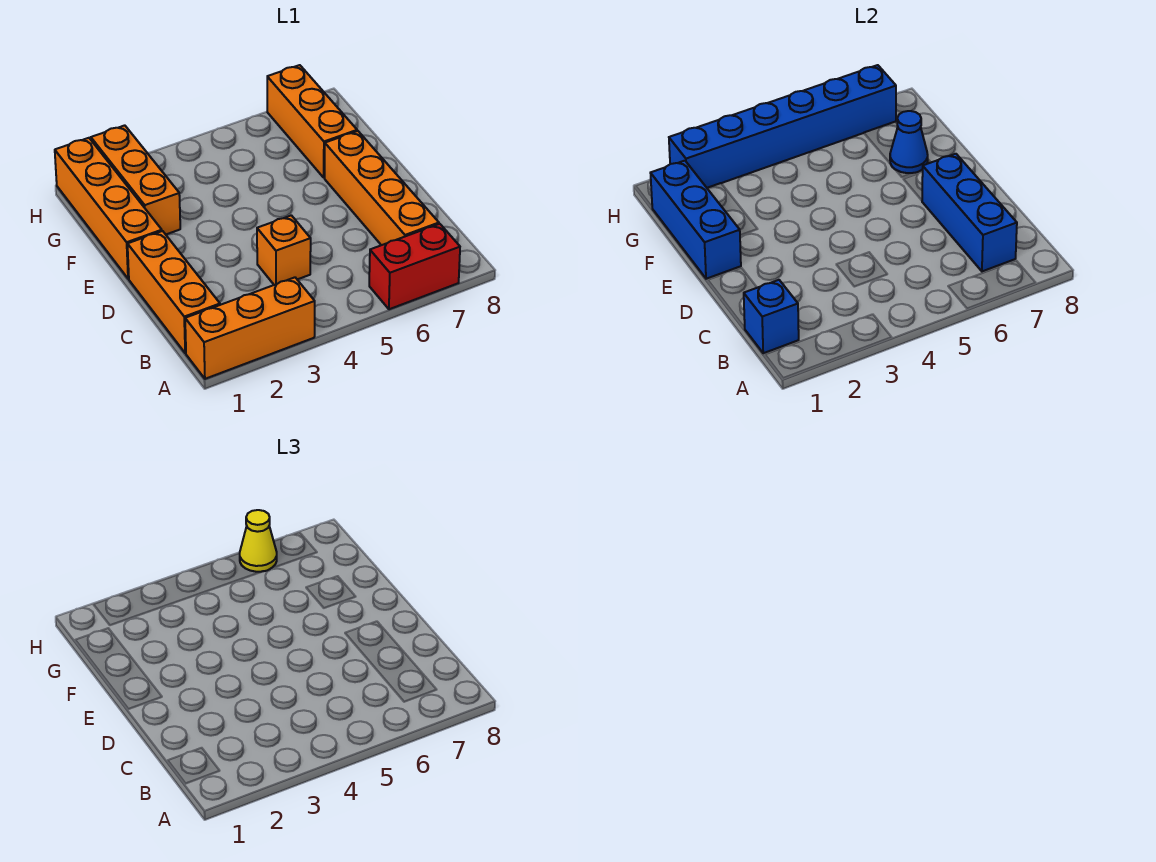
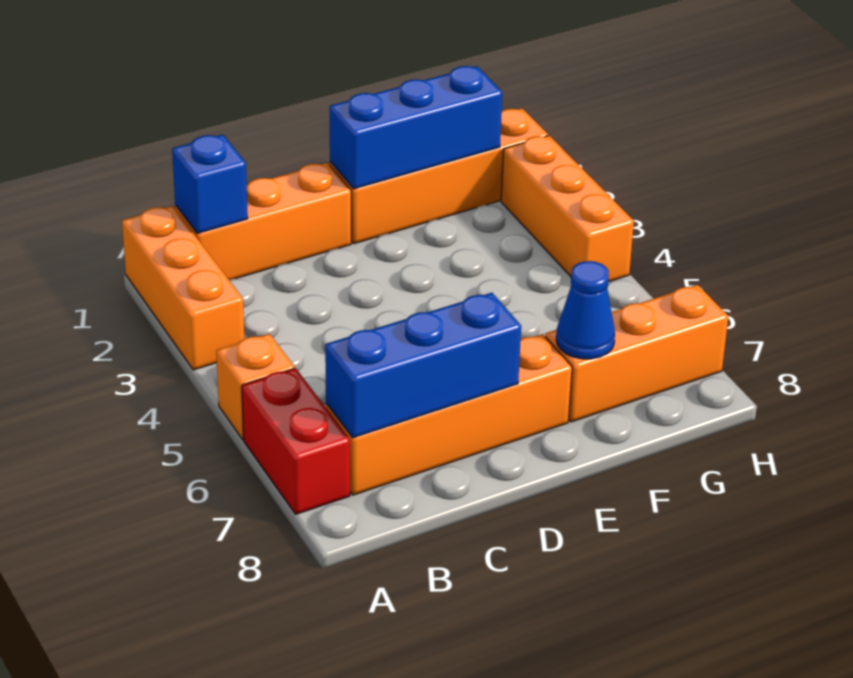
orange brick C4 level 1 -> orange brick A5 level 1
orange brick F2:H2 level 1 -> orange brick H2:H4 level 1
blue brick H2:H7 level 2 -> none
yellow cone H6 level 3 -> none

Required work: Establish how many lines of the data above contain "orange". State that number and no more.

Your response: 2